▶ _Task to carry out_
Using the records below, filter for lines that contain the string "black" and copy them out.

=== Section Start ===

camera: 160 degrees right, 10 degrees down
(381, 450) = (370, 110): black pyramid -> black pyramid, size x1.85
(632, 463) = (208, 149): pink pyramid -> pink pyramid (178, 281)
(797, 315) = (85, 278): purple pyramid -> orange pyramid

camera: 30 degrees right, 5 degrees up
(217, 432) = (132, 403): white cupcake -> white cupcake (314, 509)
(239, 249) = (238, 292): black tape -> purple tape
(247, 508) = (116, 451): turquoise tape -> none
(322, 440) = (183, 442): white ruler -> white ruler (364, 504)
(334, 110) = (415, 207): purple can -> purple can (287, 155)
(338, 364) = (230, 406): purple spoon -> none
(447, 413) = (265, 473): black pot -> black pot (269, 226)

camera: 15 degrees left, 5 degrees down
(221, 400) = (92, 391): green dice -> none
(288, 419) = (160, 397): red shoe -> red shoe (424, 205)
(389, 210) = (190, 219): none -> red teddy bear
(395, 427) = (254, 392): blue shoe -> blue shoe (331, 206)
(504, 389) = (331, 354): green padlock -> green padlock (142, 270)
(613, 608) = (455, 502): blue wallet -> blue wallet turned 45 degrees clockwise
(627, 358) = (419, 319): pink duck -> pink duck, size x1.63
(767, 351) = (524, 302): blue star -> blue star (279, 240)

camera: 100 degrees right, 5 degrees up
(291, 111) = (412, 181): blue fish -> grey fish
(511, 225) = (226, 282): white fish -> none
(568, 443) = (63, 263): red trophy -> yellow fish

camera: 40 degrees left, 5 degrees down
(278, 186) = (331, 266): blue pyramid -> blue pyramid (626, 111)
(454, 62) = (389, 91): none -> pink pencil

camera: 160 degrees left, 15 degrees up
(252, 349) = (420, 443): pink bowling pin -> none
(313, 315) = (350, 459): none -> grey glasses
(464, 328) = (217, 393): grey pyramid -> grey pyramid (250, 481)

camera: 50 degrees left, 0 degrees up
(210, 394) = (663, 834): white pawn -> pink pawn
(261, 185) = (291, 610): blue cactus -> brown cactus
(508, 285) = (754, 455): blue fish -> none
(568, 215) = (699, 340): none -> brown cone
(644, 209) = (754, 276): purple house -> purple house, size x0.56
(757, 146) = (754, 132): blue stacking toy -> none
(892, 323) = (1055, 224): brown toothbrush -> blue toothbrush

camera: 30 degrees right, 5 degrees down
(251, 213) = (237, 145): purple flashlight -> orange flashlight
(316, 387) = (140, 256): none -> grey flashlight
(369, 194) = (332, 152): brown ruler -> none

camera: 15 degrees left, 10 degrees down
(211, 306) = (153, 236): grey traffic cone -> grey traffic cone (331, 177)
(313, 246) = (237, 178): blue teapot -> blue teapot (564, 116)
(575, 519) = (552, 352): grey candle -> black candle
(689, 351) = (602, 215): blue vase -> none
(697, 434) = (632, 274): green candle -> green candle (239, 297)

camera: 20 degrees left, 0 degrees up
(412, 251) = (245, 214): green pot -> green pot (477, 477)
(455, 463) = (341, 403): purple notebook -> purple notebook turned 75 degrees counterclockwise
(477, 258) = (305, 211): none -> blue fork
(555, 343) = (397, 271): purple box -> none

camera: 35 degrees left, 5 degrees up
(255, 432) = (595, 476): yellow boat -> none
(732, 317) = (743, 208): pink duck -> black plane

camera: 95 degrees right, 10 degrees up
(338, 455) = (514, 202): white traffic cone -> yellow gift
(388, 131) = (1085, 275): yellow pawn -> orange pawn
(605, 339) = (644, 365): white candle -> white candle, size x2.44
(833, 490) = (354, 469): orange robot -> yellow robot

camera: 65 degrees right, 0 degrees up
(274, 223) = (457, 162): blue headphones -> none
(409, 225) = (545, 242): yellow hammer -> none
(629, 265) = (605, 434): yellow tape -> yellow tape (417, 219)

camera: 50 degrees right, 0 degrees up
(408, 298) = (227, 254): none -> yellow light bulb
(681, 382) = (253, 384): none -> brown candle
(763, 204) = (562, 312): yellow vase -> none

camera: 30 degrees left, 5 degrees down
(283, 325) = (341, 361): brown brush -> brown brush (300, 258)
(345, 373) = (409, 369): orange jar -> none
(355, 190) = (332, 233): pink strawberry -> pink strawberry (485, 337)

=== Section End ===

▶ _Answer box_
(381, 450) = (370, 110): black pyramid -> black pyramid, size x1.85
(239, 249) = (238, 292): black tape -> purple tape
(447, 413) = (265, 473): black pot -> black pot (269, 226)
(575, 519) = (552, 352): grey candle -> black candle
(732, 317) = (743, 208): pink duck -> black plane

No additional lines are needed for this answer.